| Exercise brief |
From the listing below, reproduce exactly the lines starting with the one with "[(0,0),(0,17),(18,28),(34,0),(0,0)]" and going on through the one with "[(512,305),(486,339),(512,359),(512,305)]", both ends kept. No picture is copied.

| Input material |
= Beginning of Section =

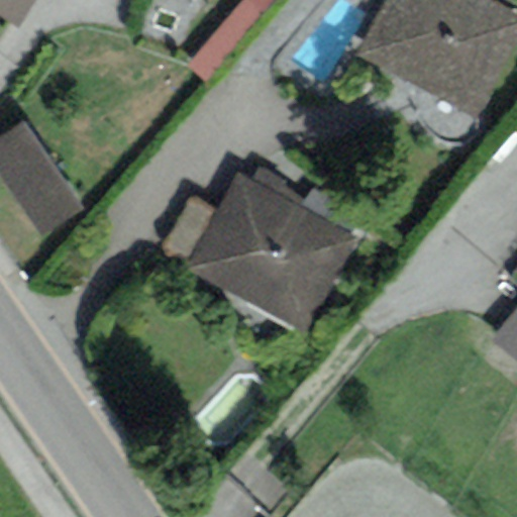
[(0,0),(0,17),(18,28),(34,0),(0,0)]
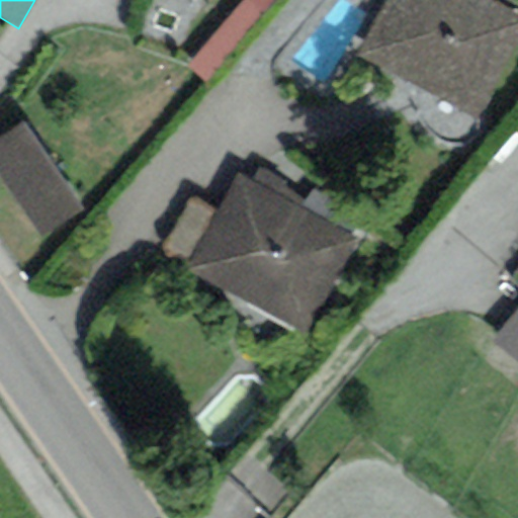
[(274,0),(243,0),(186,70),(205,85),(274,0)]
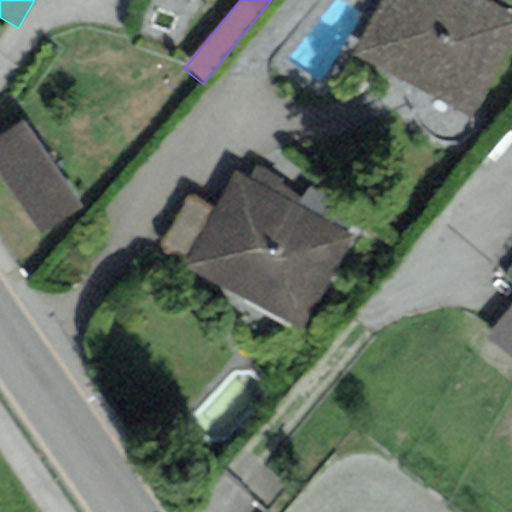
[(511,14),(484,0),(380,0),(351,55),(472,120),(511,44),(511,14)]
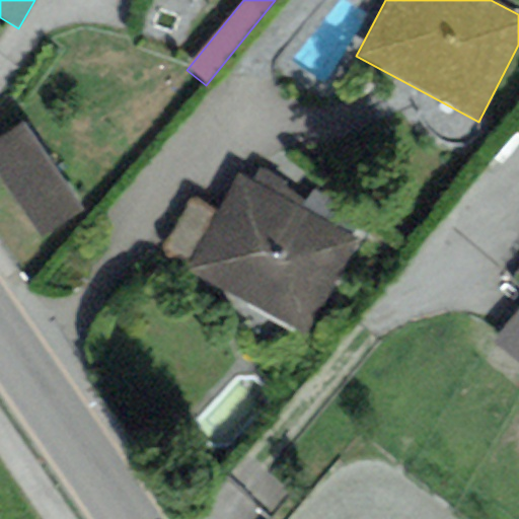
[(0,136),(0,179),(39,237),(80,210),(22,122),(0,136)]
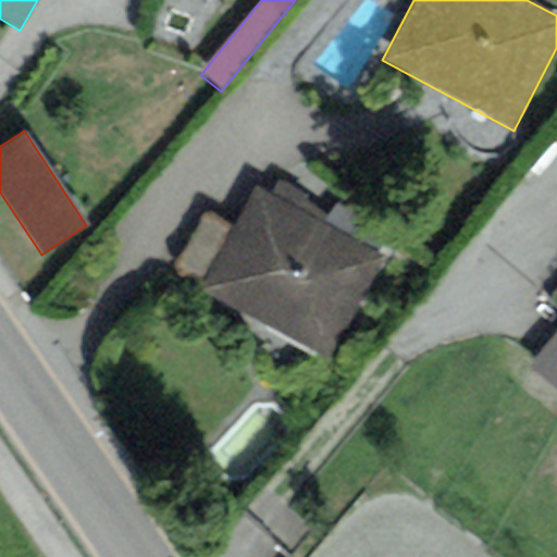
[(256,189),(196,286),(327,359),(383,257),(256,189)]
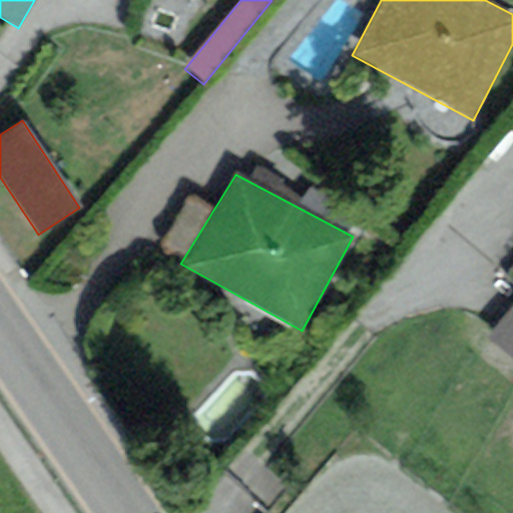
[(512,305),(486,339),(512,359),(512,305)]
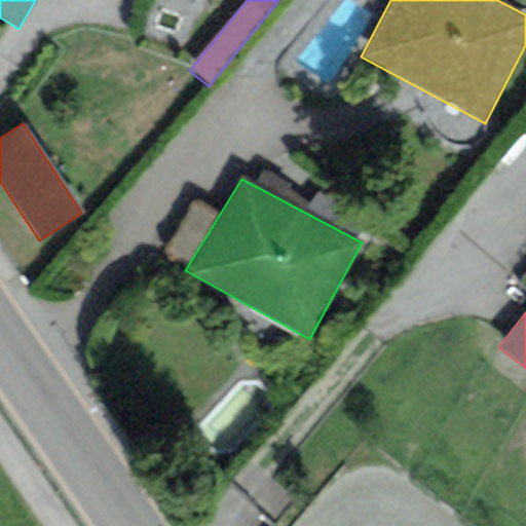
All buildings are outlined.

= End of Section =
= Beginning of Section =

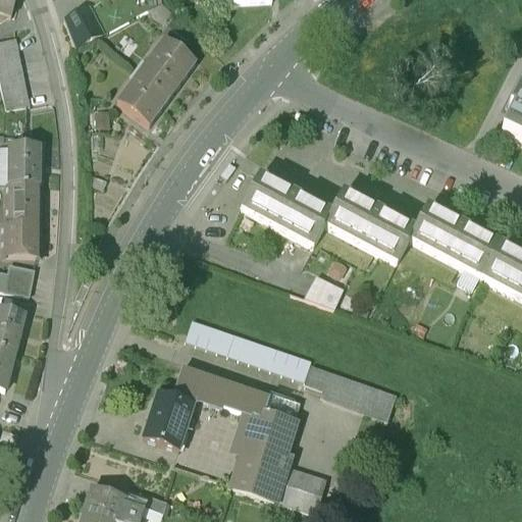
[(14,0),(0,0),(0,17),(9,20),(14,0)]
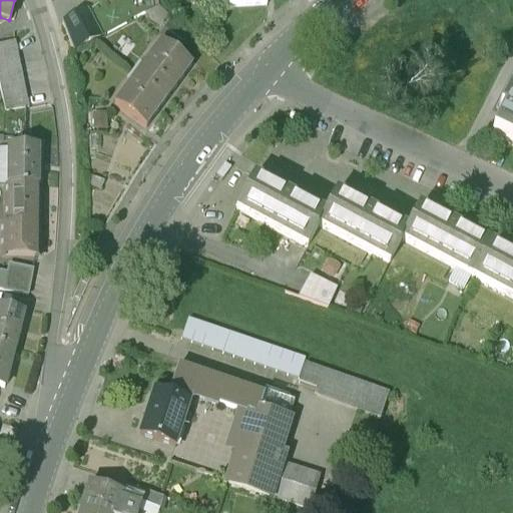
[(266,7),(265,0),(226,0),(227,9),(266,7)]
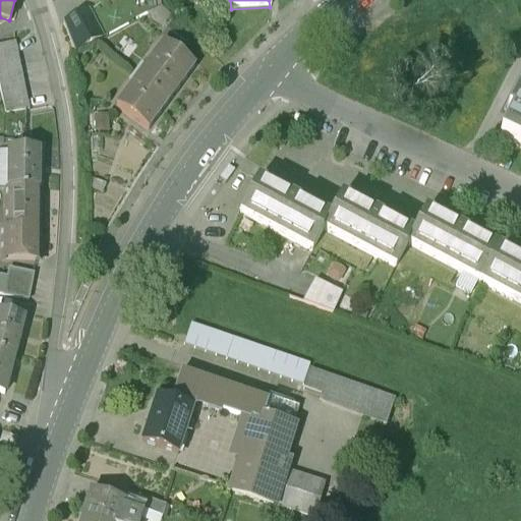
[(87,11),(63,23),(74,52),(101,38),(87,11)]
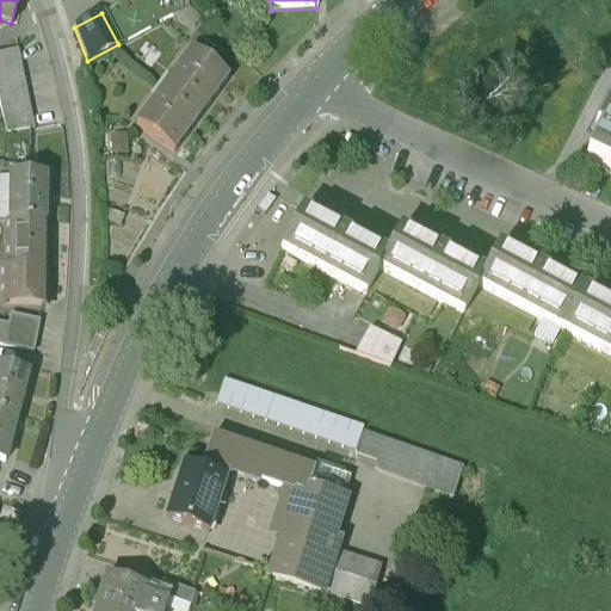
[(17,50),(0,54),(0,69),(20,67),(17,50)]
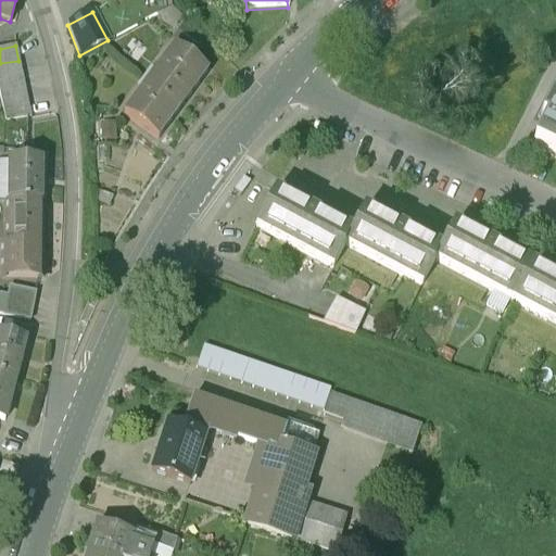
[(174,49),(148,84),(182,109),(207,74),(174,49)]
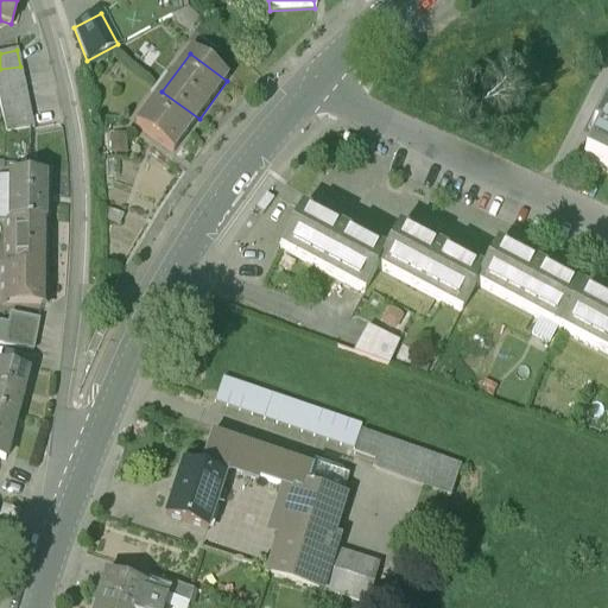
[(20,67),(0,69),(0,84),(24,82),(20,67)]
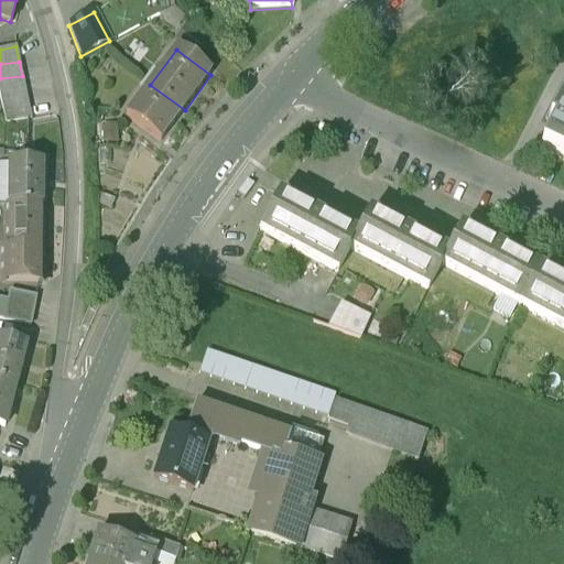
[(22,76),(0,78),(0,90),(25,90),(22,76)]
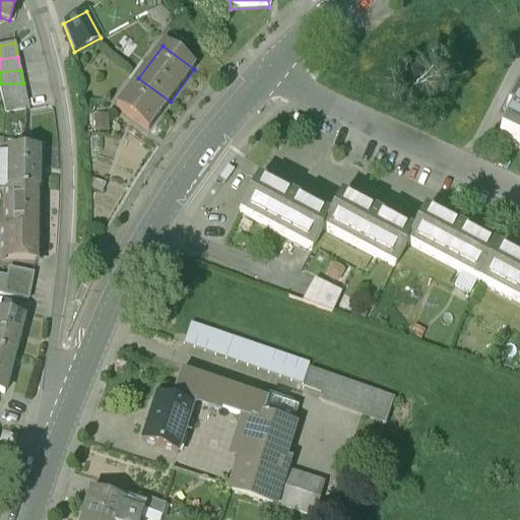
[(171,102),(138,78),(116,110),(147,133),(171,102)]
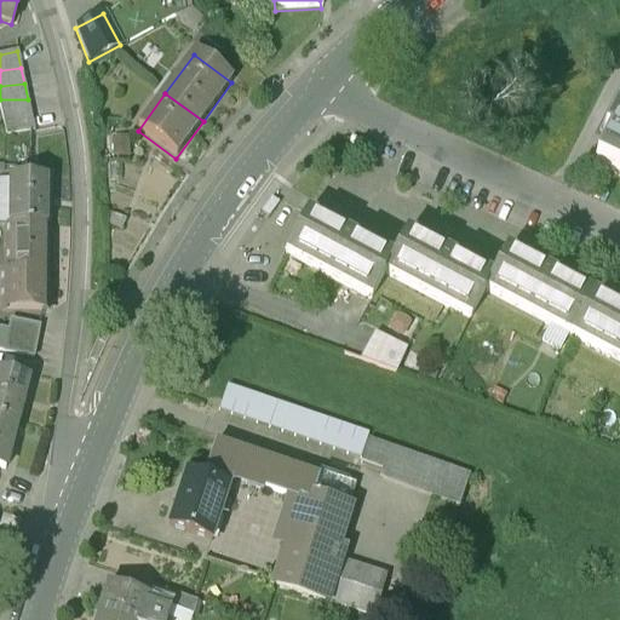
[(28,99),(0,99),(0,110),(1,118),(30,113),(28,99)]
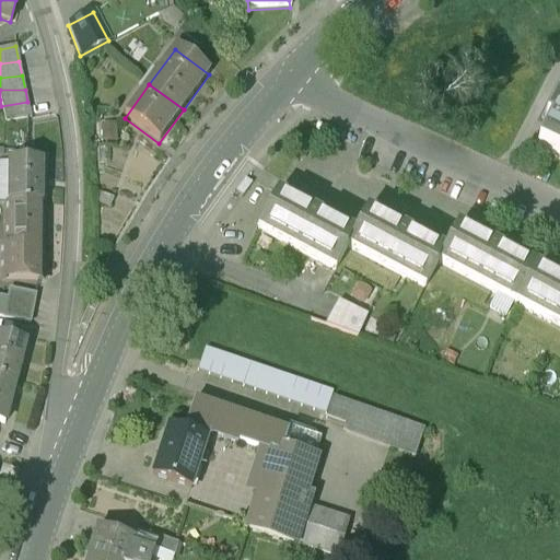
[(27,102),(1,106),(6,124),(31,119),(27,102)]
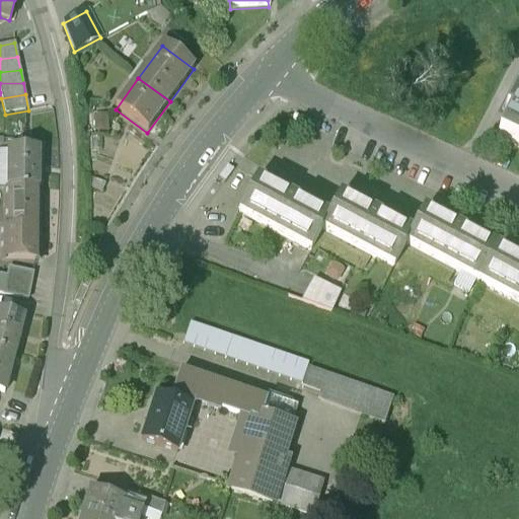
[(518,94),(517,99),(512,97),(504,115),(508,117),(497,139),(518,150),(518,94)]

= End of Section =

| Exercise output |
[(0,0),(0,17),(18,28),(34,0),(0,0)]
[(274,0),(243,0),(186,70),(205,85),(274,0)]
[(511,14),(484,0),(380,0),(351,55),(472,120),(511,44),(511,14)]
[(0,136),(0,179),(39,237),(80,210),(22,122),(0,136)]
[(256,189),(196,286),(327,359),(383,257),(256,189)]
[(512,305),(486,339),(512,359),(512,305)]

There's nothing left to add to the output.